---------- DATA PROVIDED
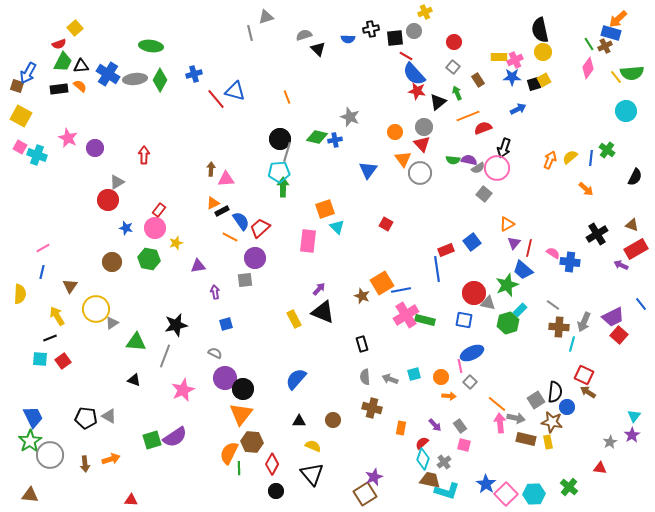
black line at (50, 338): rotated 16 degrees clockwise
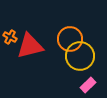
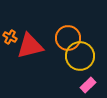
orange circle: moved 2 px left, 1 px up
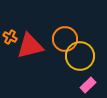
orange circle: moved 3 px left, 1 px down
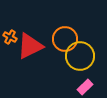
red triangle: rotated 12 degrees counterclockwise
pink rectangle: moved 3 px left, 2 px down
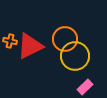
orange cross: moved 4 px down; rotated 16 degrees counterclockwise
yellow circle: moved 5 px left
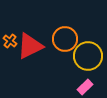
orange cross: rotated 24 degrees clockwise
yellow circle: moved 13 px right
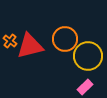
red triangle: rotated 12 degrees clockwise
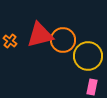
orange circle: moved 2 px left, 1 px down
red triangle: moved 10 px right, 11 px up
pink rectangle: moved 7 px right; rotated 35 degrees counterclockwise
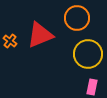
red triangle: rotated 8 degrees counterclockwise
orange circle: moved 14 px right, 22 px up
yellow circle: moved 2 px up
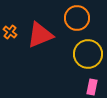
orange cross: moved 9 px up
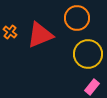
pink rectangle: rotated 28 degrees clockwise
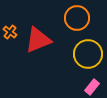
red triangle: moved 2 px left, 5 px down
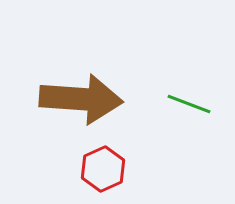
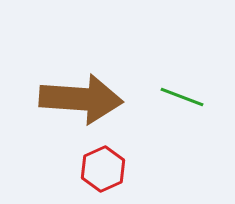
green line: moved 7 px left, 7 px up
--------------------
---------- DATA PROVIDED
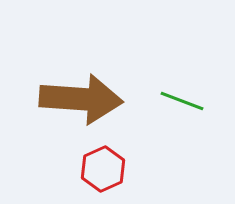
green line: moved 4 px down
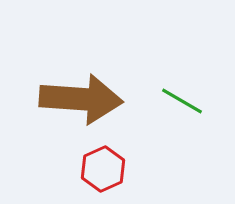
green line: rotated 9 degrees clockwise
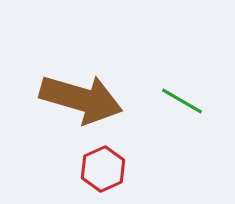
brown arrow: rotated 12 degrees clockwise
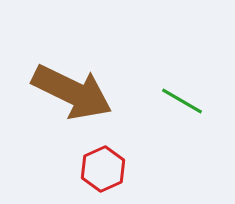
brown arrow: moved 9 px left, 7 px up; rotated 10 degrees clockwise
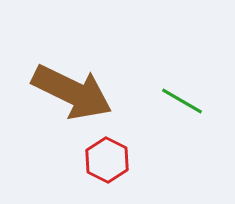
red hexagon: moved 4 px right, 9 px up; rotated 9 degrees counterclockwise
--------------------
**TASK DETAILS**
Reproduce the lines between those holding "black line at" and "pink rectangle: moved 3 px left, 2 px down", inclusive, swapping "orange circle" for "purple circle" and keeping everything else unchanged. Leave the picture lines out.

**RESPONSE**
black line at (50, 338): rotated 16 degrees clockwise
purple circle: moved 2 px left, 1 px up
purple circle: moved 3 px left, 1 px down
red triangle: rotated 12 degrees counterclockwise
pink rectangle: moved 3 px left, 2 px down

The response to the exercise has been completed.